An exact repetition of the data is required; no picture should appear in it.

-------- EXERCISE DATA --------

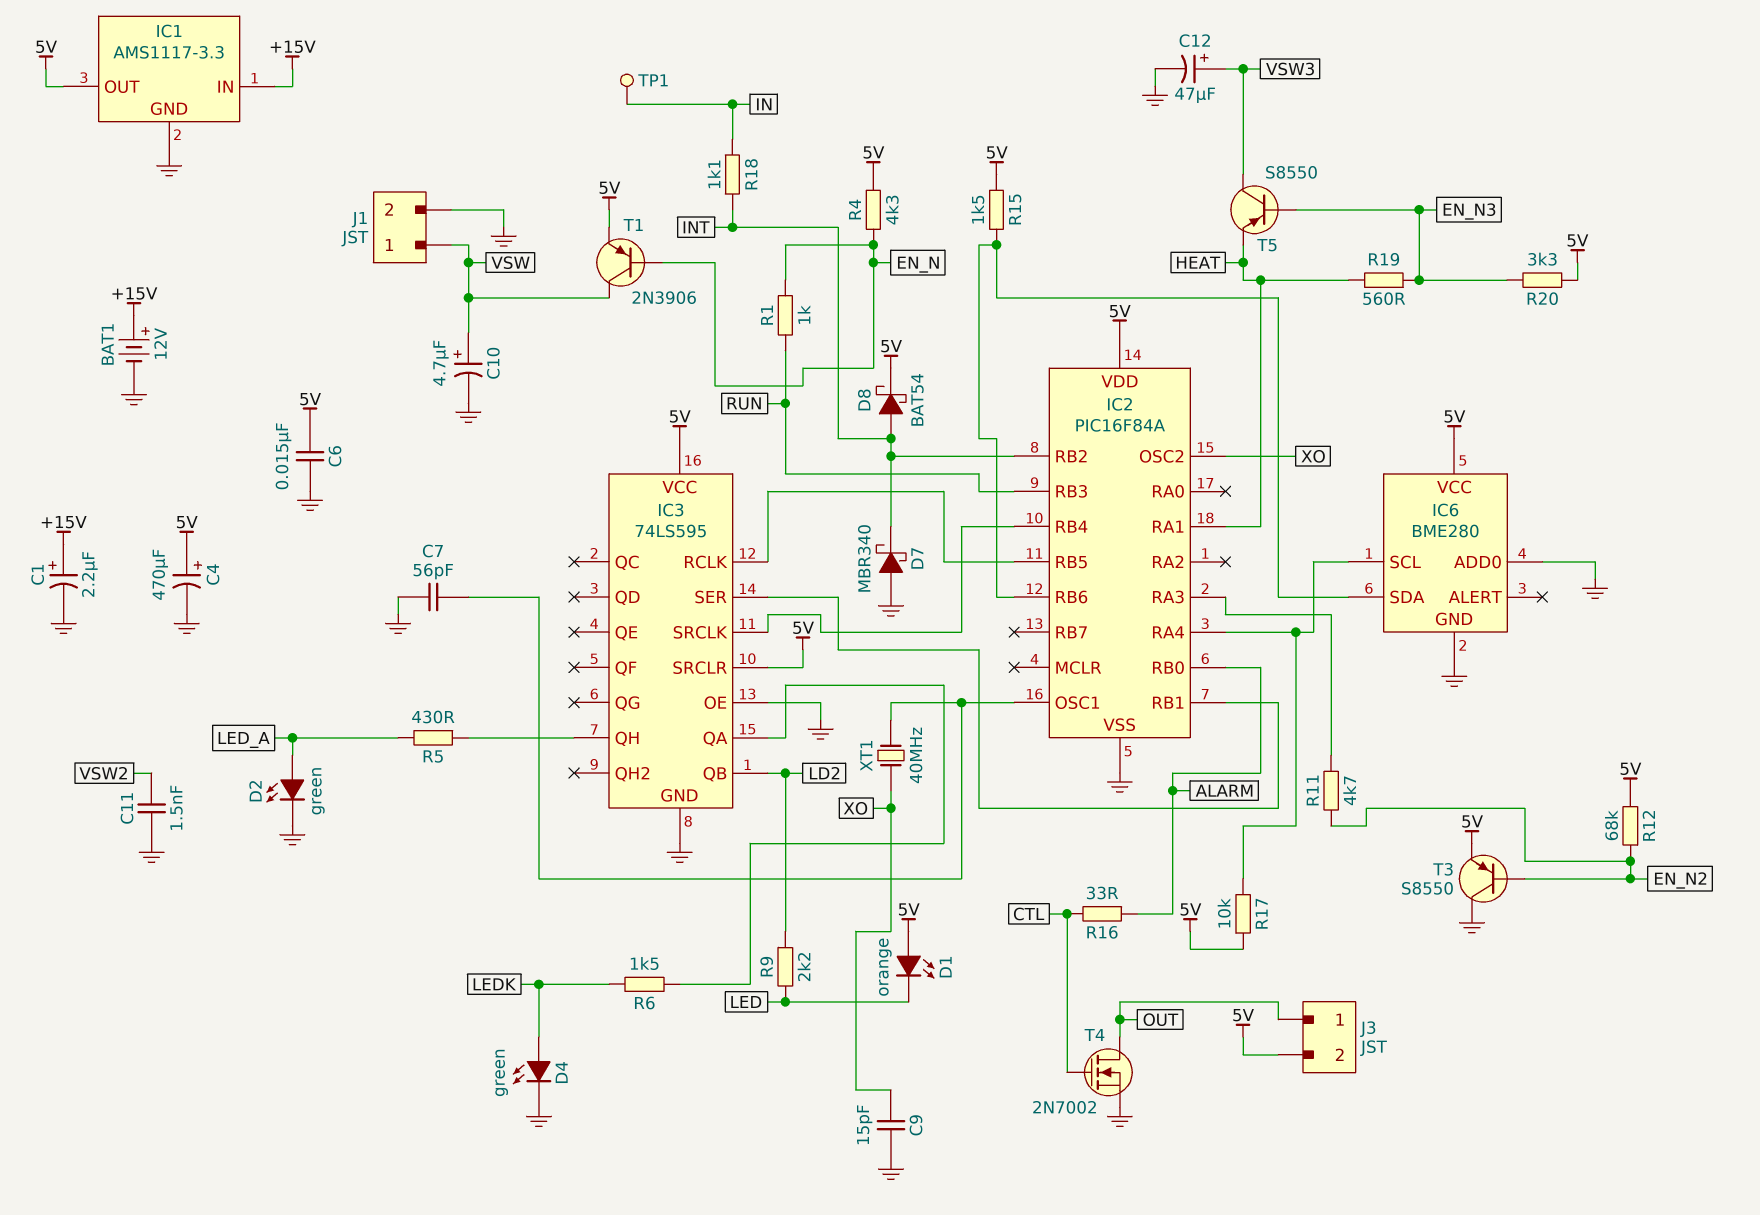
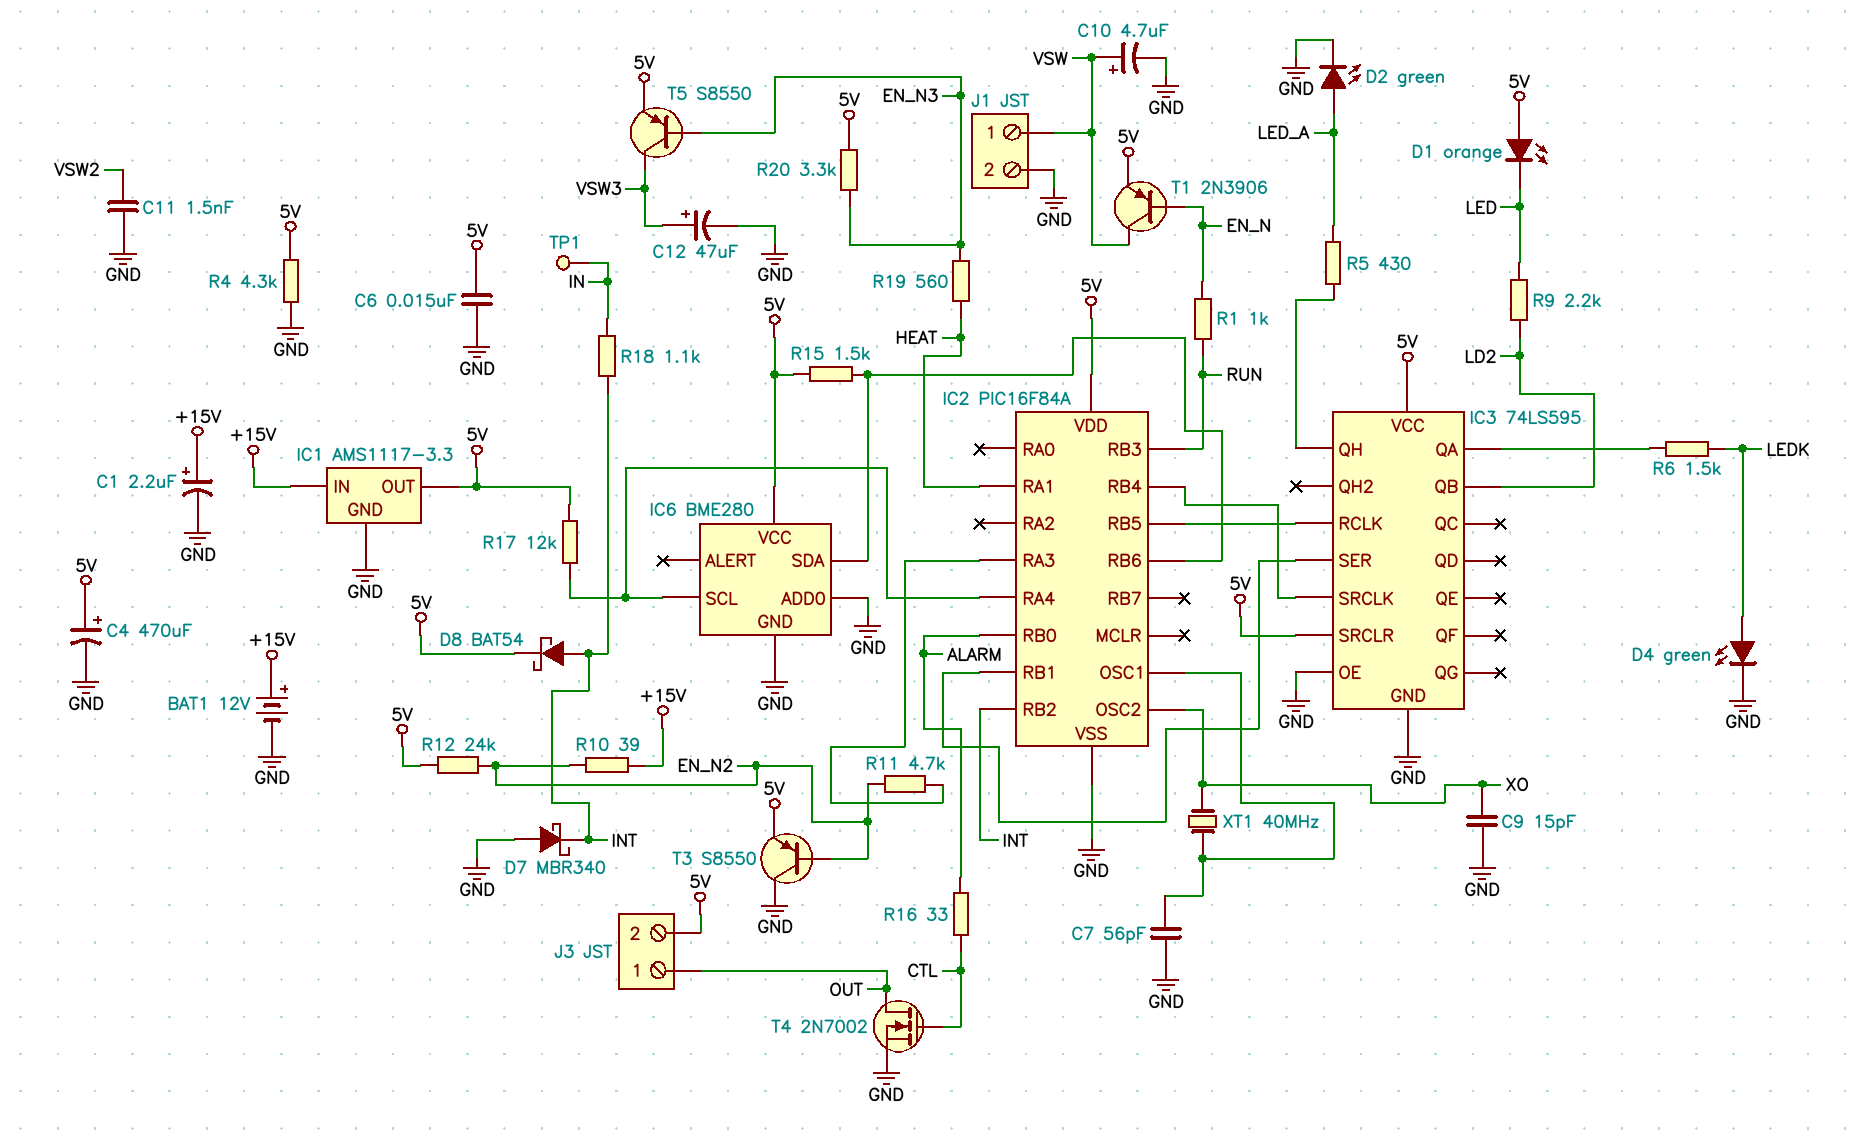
R4: 4.3k (5V, EN_N) -> 4.3k (5V, GND)
R10: none -> 39 (+15V, EN_N2)
R12: 68k (5V, EN_N2) -> 24k (5V, EN_N2)
R17: 10k (5V, IC2/RA4) -> 12k (5V, IC2/RA4)
T5: PNP S8550 (B EN_N3, C VSW3, E HEAT) -> PNP S8550 (B EN_N3, C VSW3, E 5V)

--------

## [FINAL ANSWER]
R4: 4.3k (5V, EN_N) -> 4.3k (5V, GND)
R10: none -> 39 (+15V, EN_N2)
R12: 68k (5V, EN_N2) -> 24k (5V, EN_N2)
R17: 10k (5V, IC2/RA4) -> 12k (5V, IC2/RA4)
T5: PNP S8550 (B EN_N3, C VSW3, E HEAT) -> PNP S8550 (B EN_N3, C VSW3, E 5V)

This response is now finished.